# Exercise material
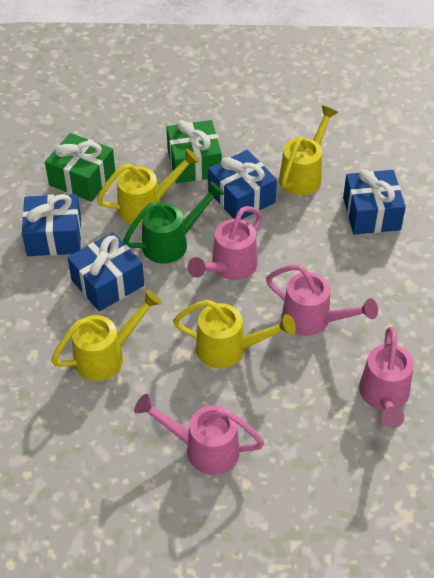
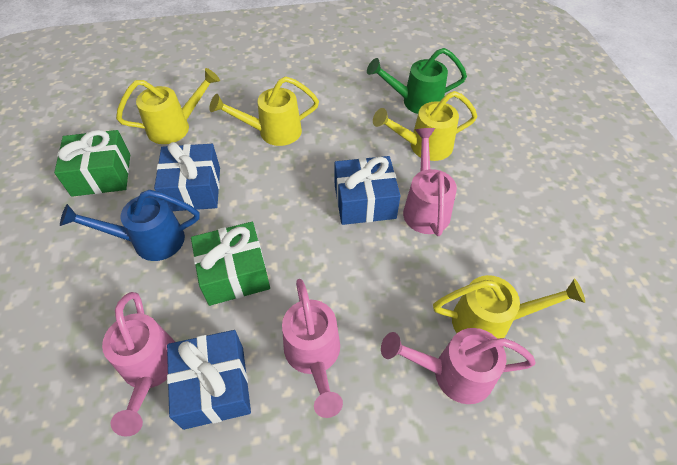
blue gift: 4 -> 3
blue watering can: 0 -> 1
* * *
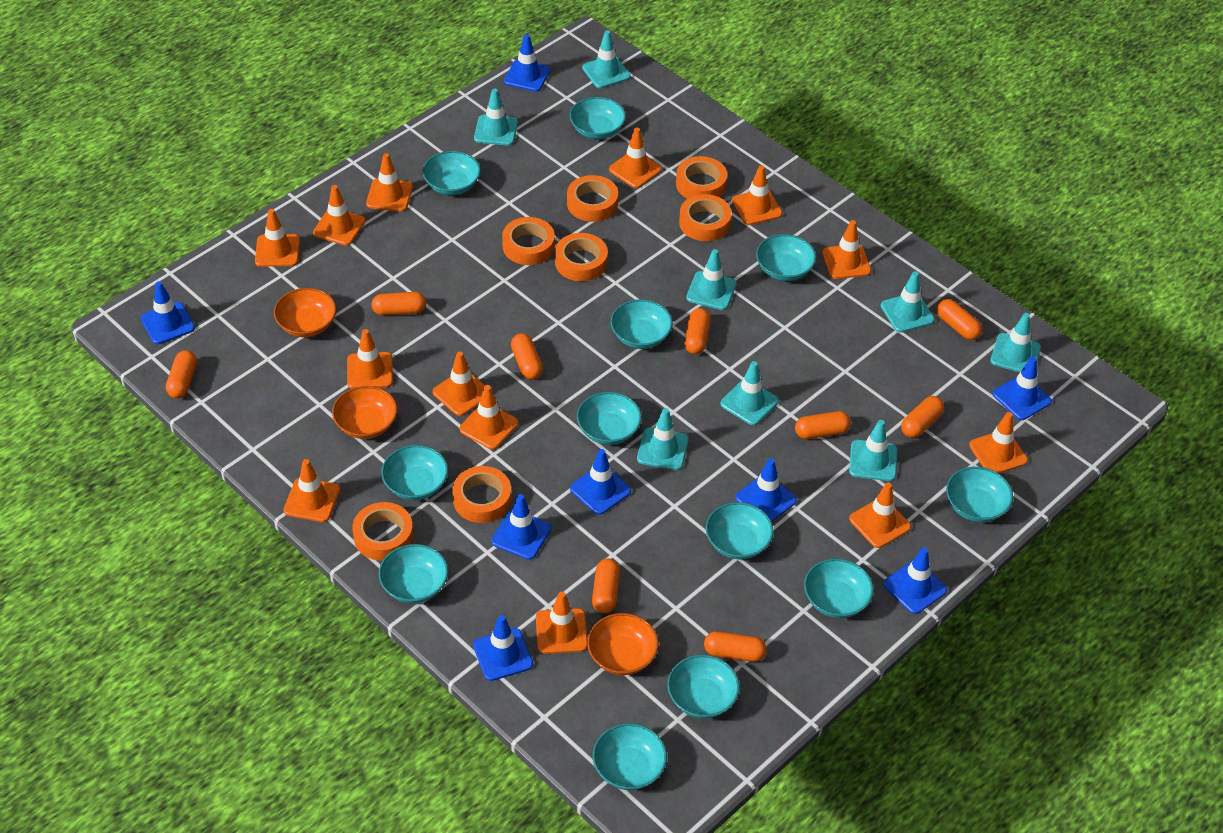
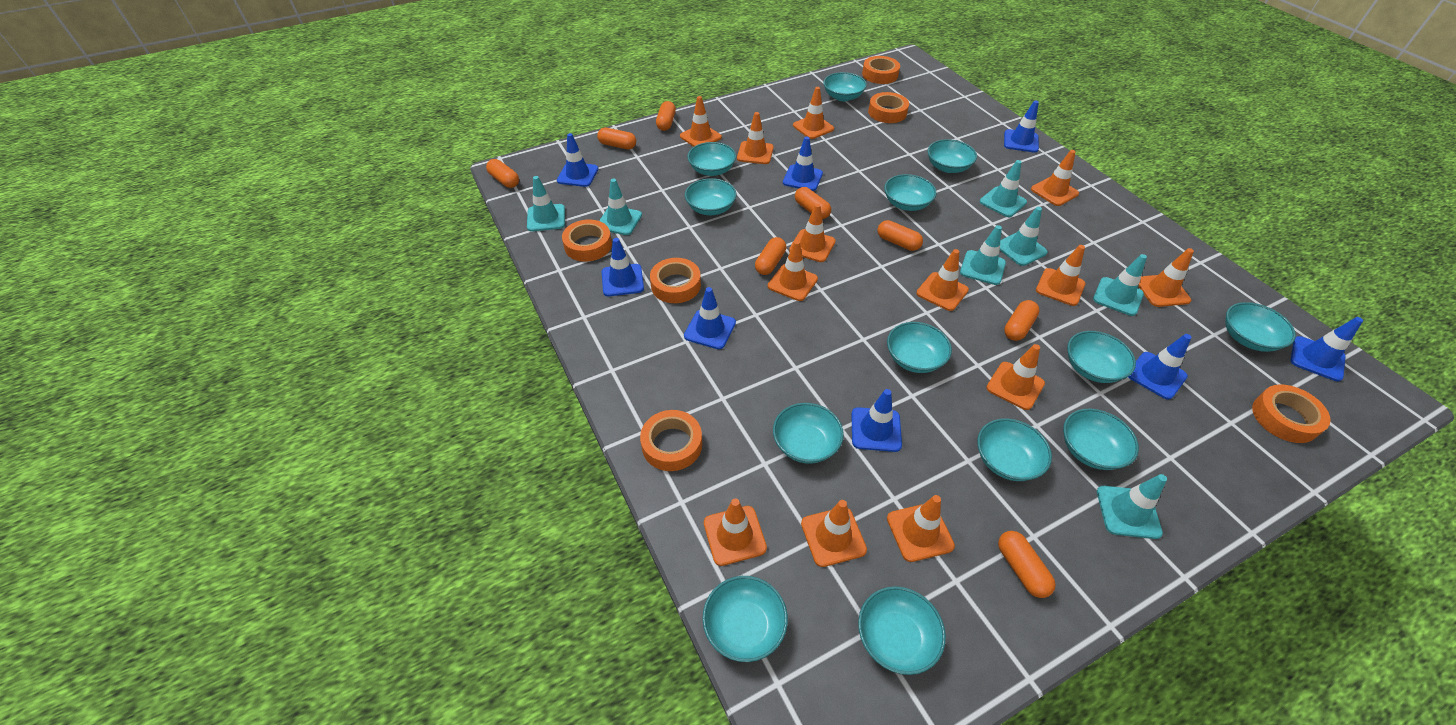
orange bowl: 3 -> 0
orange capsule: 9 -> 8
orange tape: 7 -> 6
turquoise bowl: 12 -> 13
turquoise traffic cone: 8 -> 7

# What the task asks
The lines to return are those in the entries above that hold "turquoise".

# Task result
turquoise bowl: 12 -> 13
turquoise traffic cone: 8 -> 7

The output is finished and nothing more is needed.